# [Exercise objective]
Using the data that follows, output only the lines from the line with "R5: 68k (COM, VB) -> none" up to and including the line with "V4: AC 2V (COM, SIG2) -> AC 2V (COM, VDD)", exactly, leaving pictures aside.

# [Modification records]

┄┄┄┄┄┄┄┄┄┄

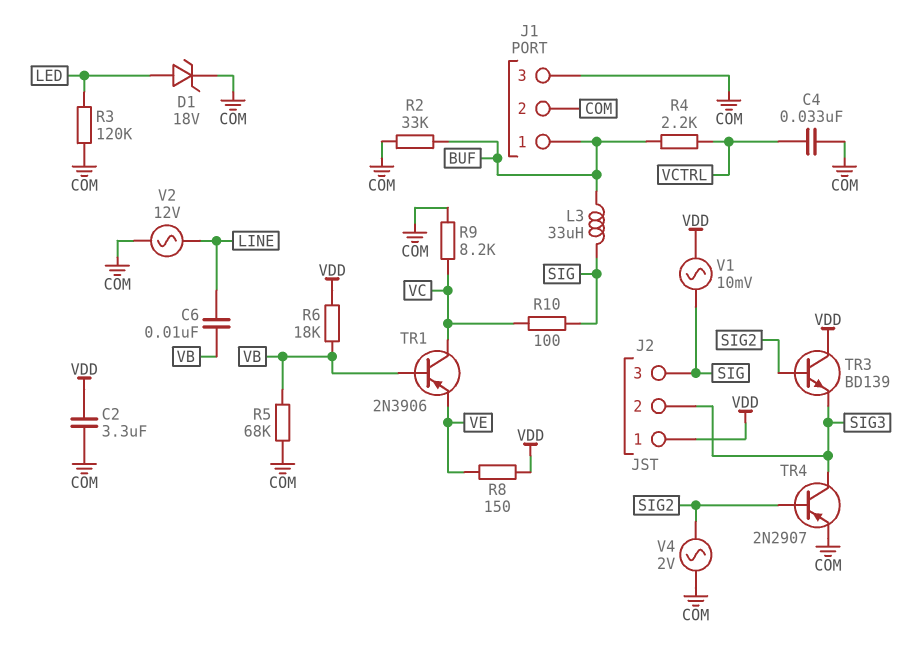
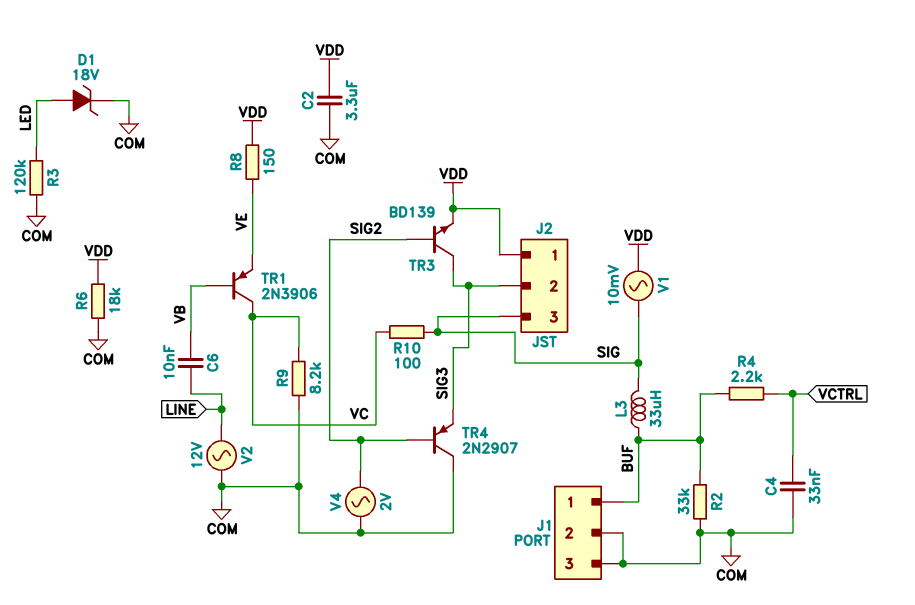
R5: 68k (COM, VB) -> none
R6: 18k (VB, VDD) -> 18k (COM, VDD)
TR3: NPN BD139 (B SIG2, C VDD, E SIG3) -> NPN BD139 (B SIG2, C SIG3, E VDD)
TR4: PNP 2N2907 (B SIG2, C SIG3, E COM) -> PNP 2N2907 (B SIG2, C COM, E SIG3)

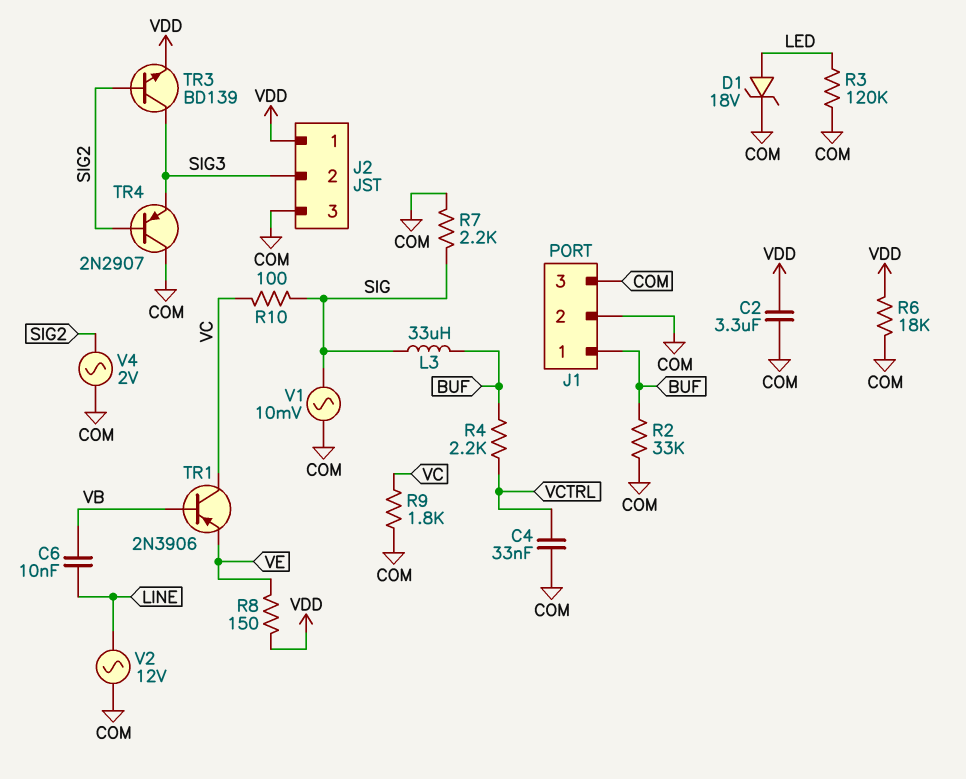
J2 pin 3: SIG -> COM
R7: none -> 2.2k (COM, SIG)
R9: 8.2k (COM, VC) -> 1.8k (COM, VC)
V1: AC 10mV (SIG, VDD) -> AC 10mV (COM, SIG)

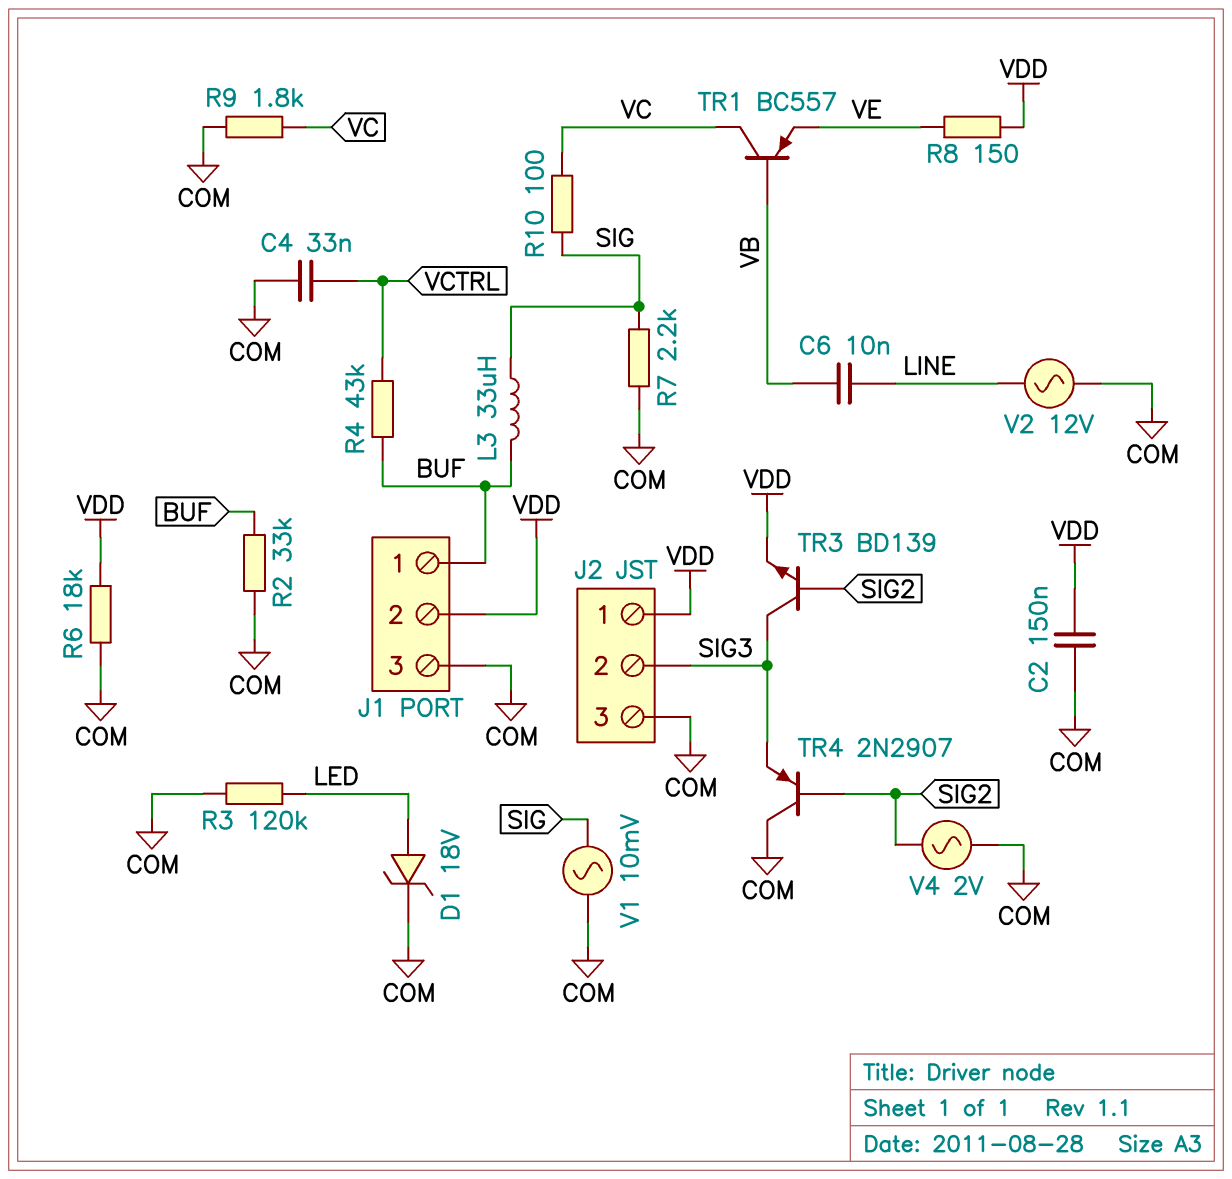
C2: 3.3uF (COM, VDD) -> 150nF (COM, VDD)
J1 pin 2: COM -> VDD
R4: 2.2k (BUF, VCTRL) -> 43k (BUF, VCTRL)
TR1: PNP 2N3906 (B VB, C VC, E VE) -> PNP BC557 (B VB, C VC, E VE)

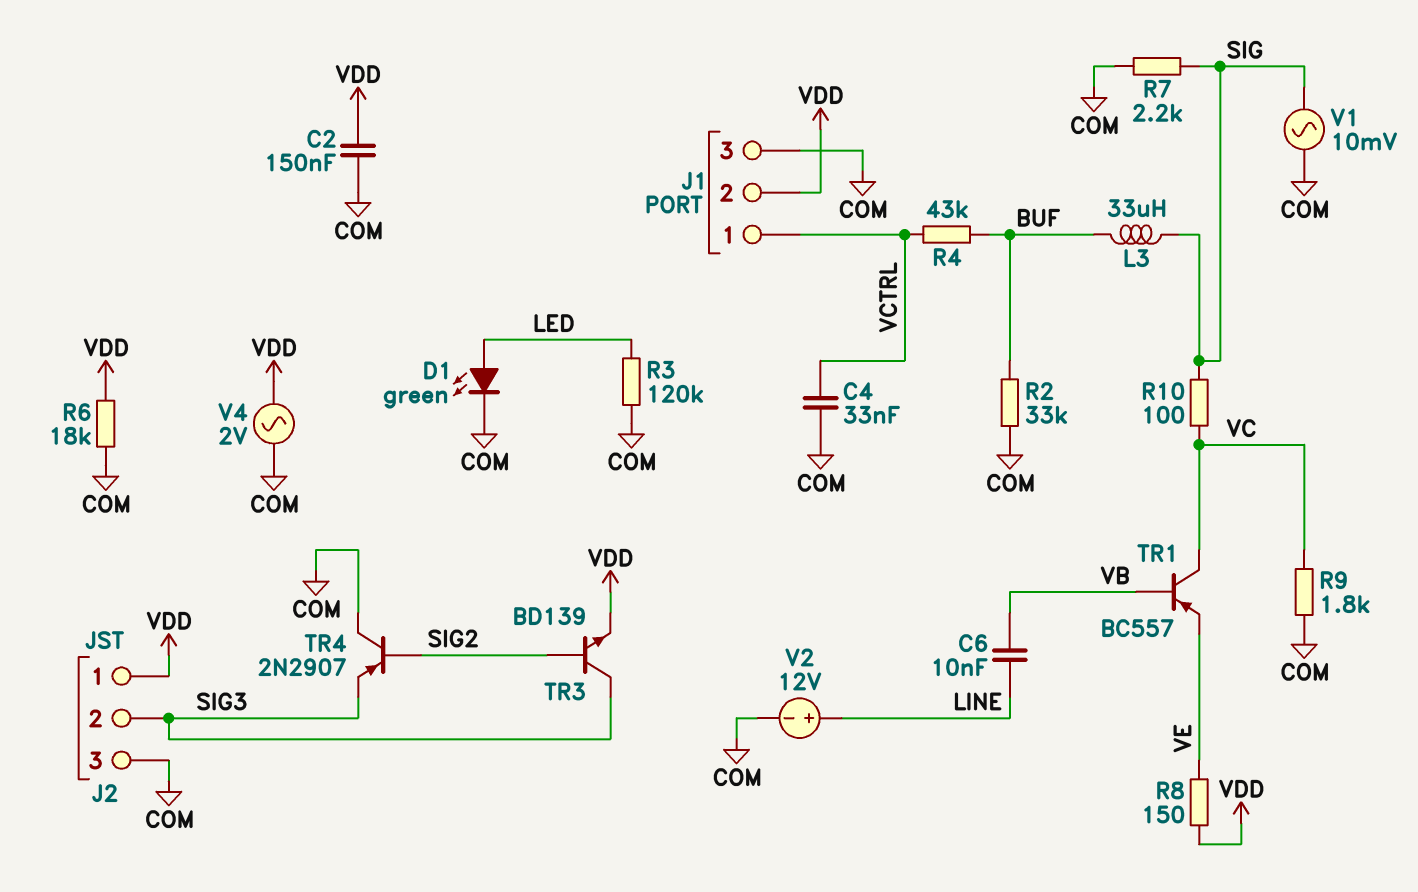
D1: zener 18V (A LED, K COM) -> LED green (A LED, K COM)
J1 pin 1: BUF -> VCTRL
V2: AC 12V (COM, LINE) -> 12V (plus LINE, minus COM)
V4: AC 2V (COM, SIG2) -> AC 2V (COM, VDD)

┄┄┄┄┄┄┄┄┄┄

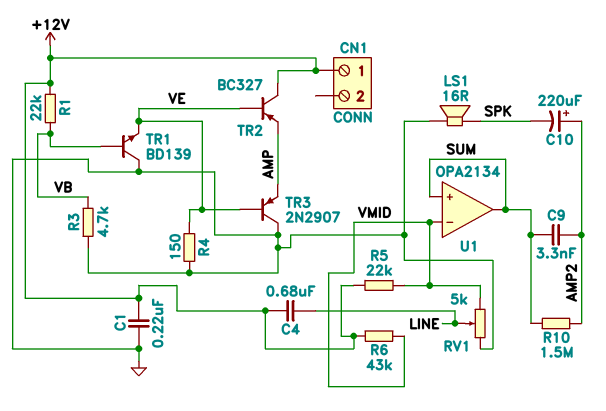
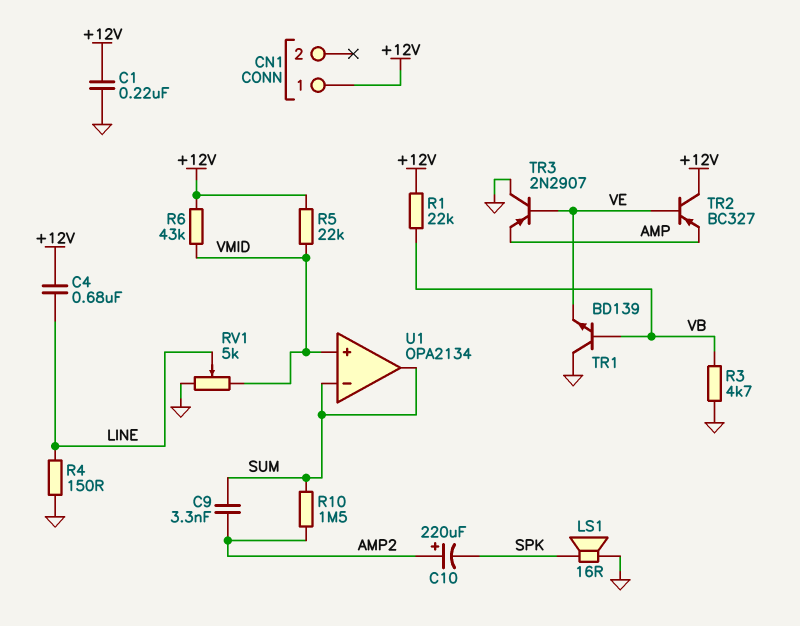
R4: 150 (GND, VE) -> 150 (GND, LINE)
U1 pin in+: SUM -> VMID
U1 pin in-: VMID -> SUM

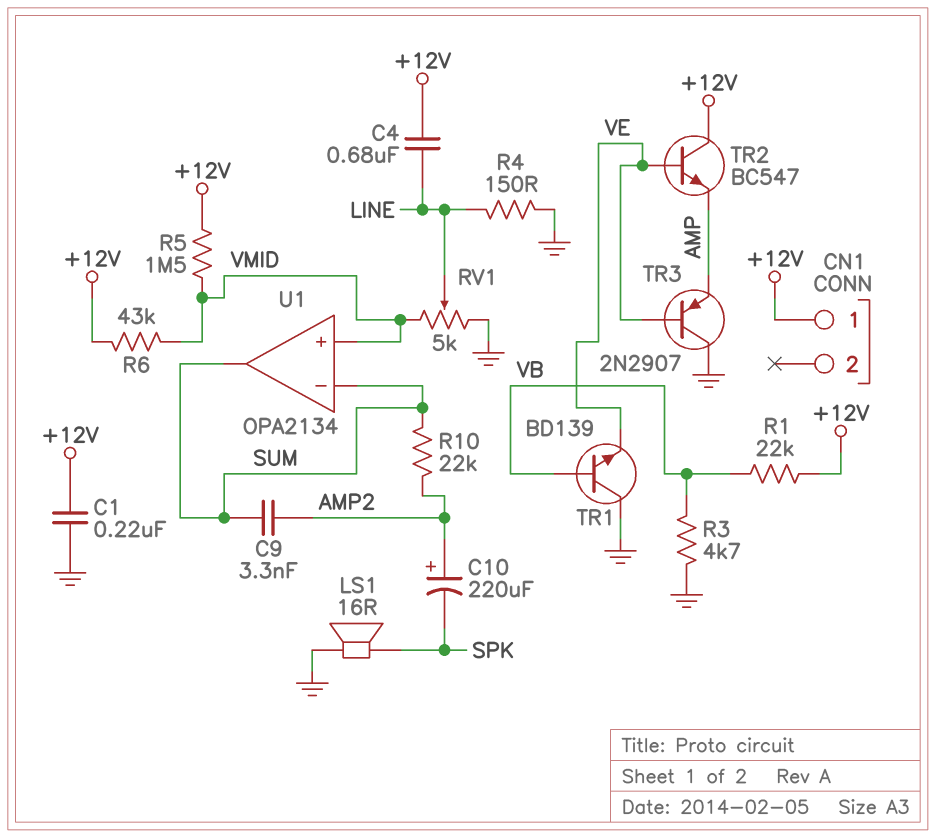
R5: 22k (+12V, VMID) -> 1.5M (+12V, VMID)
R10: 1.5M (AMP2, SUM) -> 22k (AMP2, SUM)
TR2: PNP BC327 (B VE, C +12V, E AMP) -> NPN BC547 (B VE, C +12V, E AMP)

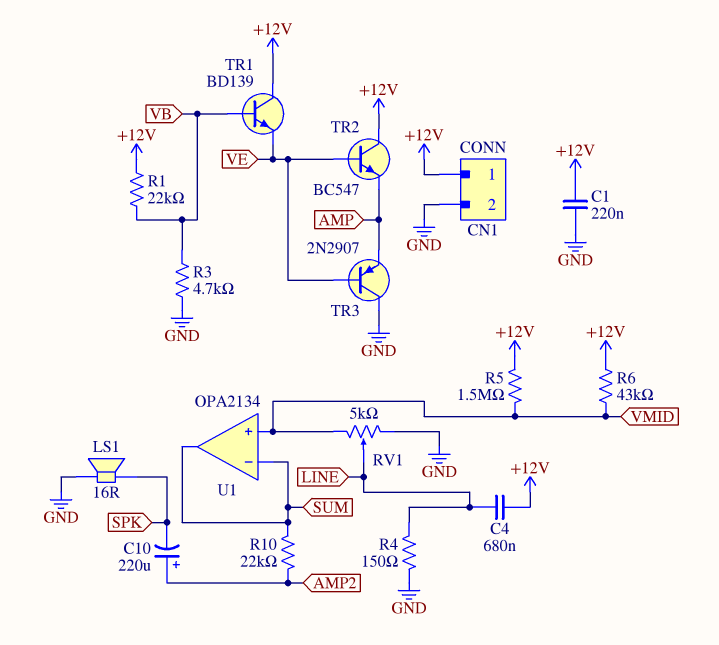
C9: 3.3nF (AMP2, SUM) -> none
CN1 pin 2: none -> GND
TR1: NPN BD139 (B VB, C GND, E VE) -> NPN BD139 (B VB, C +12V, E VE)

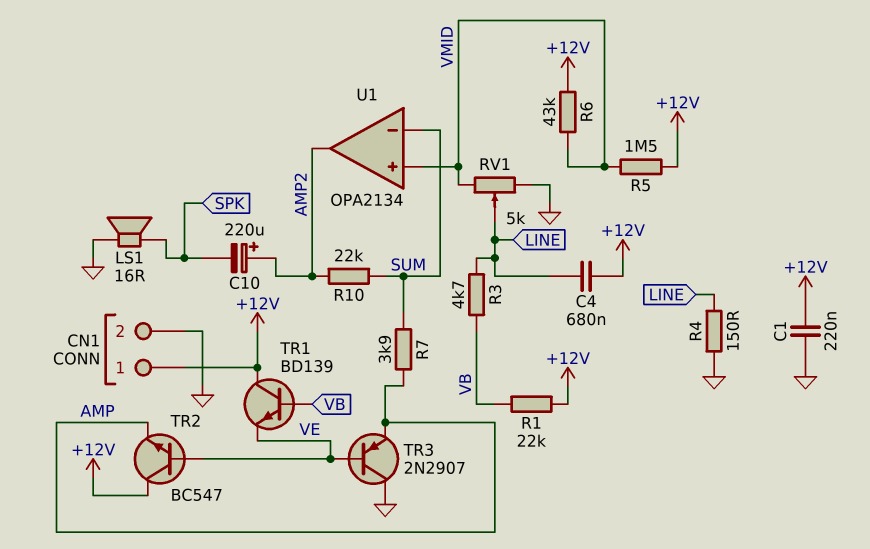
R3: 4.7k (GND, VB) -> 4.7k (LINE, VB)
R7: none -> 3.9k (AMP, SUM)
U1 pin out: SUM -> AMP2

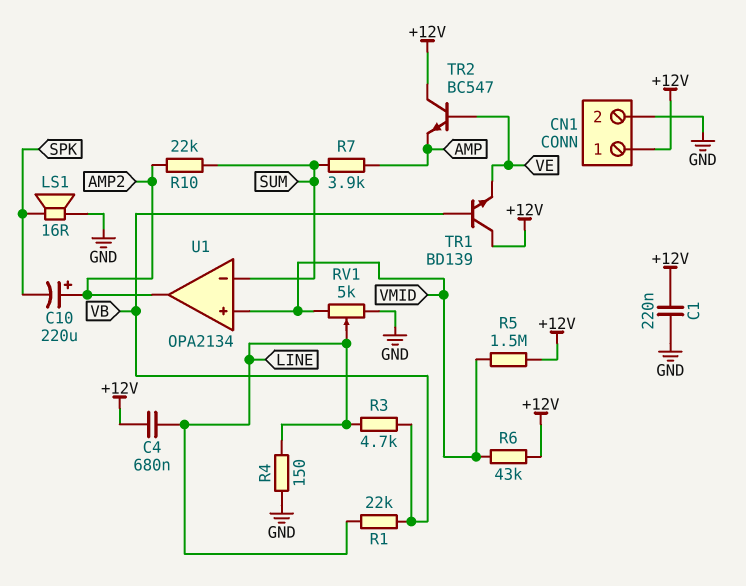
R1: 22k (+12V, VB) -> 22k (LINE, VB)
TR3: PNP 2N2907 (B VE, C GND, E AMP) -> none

┄┄┄┄┄┄┄┄┄┄

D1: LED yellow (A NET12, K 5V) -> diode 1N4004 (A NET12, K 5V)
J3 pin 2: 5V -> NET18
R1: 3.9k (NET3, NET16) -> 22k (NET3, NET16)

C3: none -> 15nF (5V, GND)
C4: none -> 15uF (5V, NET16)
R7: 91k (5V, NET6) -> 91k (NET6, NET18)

┄┄┄┄┄┄┄┄┄┄

# [Solution for this exercise]
R5: 68k (COM, VB) -> none
R6: 18k (VB, VDD) -> 18k (COM, VDD)
TR3: NPN BD139 (B SIG2, C VDD, E SIG3) -> NPN BD139 (B SIG2, C SIG3, E VDD)
TR4: PNP 2N2907 (B SIG2, C SIG3, E COM) -> PNP 2N2907 (B SIG2, C COM, E SIG3)

J2 pin 3: SIG -> COM
R7: none -> 2.2k (COM, SIG)
R9: 8.2k (COM, VC) -> 1.8k (COM, VC)
V1: AC 10mV (SIG, VDD) -> AC 10mV (COM, SIG)

C2: 3.3uF (COM, VDD) -> 150nF (COM, VDD)
J1 pin 2: COM -> VDD
R4: 2.2k (BUF, VCTRL) -> 43k (BUF, VCTRL)
TR1: PNP 2N3906 (B VB, C VC, E VE) -> PNP BC557 (B VB, C VC, E VE)

D1: zener 18V (A LED, K COM) -> LED green (A LED, K COM)
J1 pin 1: BUF -> VCTRL
V2: AC 12V (COM, LINE) -> 12V (plus LINE, minus COM)
V4: AC 2V (COM, SIG2) -> AC 2V (COM, VDD)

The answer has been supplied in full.